*Exercise objective:*
Which lines below mention "orange"? Pick each one out.

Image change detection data
※

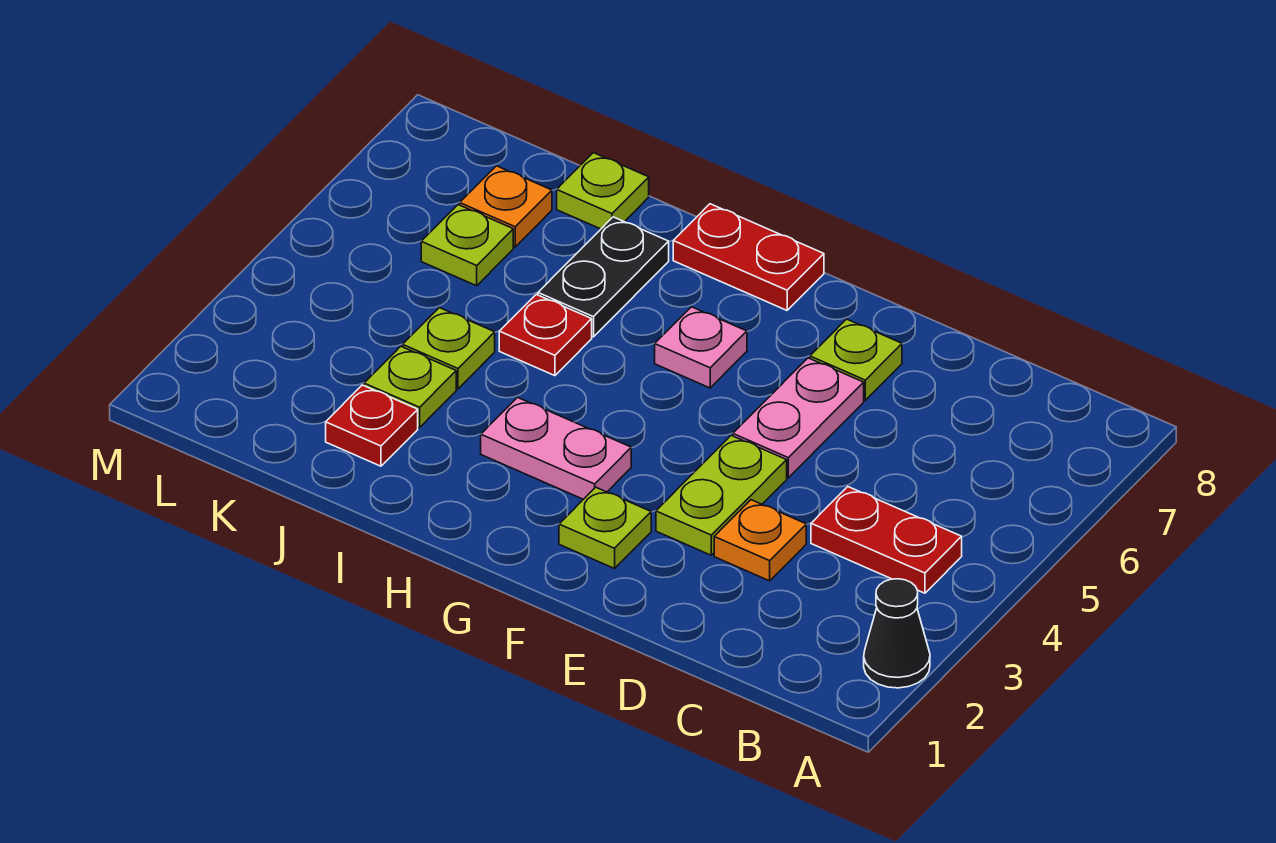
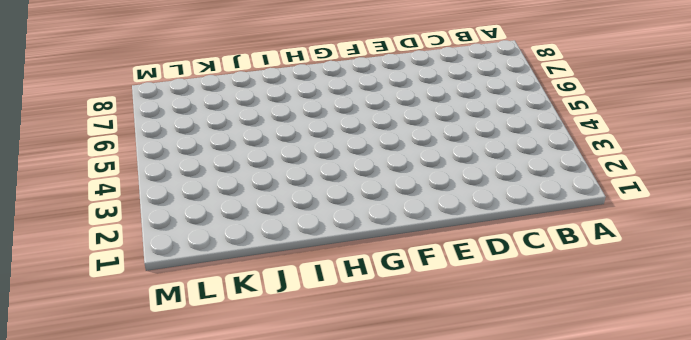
none -> black 1x1 cone [864,579,930,688]
none -> red 1x2 plate [811,487,962,593]
none -> orange 1x1 plate [714,500,806,581]

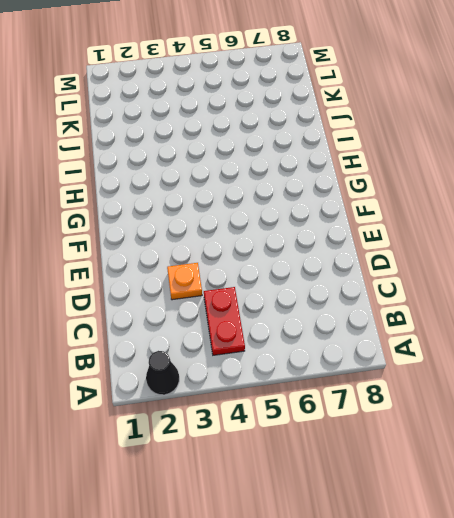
none -> lime 1x2 plate [656,436,787,555]
none -> pink 1x2 plate [733,358,864,478]
none -> lime 1x1 plate [810,319,902,400]

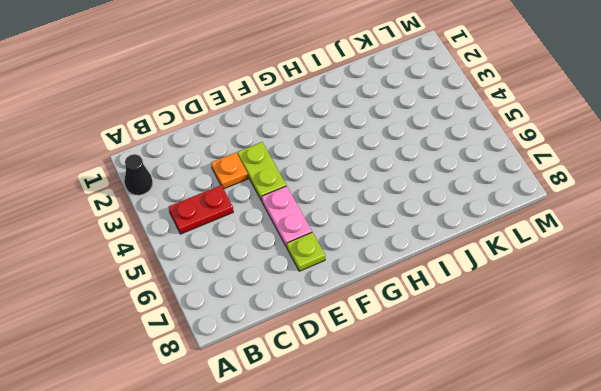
none -> lime 1x1 plate [559,487,651,569]
none -> pink 1x2 plate [481,398,631,499]
none -> pink 1x1 plate [655,307,747,388]

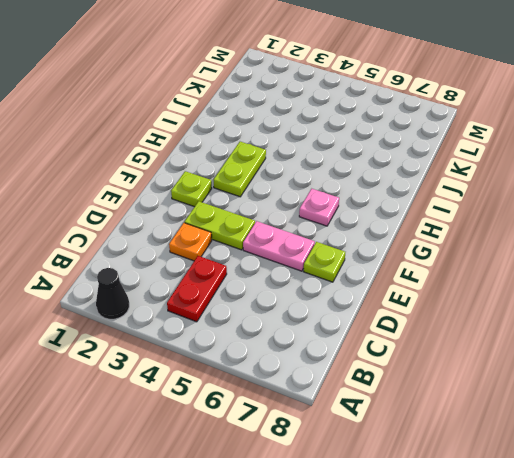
lime 1x2 plate [214,142,266,197] -> pink 1x2 plate [481,398,631,499]
none -> red 1x2 plate [673,204,824,310]
none -> red 1x1 plate [499,294,592,376]
none -> black 1x2 plate [538,217,669,337]

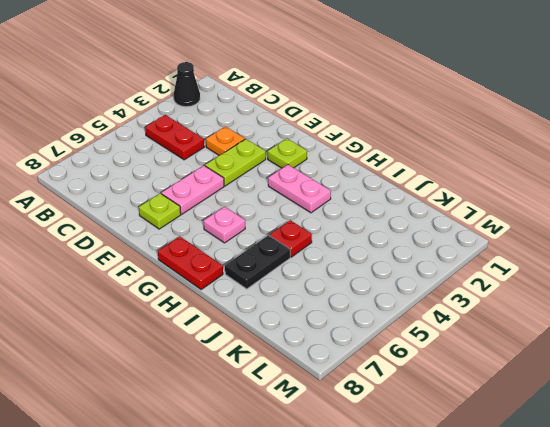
none -> red 1x1 plate [326,385,418,466]
none -> lime 1x1 plate [364,346,456,428]
none -> lime 1x1 plate [403,308,495,389]

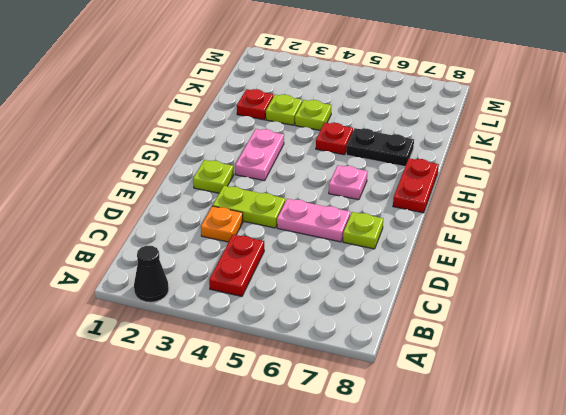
none -> lime 1x1 plate [557,153,649,229]
none -> lime 1x1 plate [421,205,513,286]
none -> orange 1x1 plate [460,166,552,247]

※

*Answer to this problem:*
none -> orange 1x1 plate [714,500,806,581]
none -> orange 1x1 plate [460,166,552,247]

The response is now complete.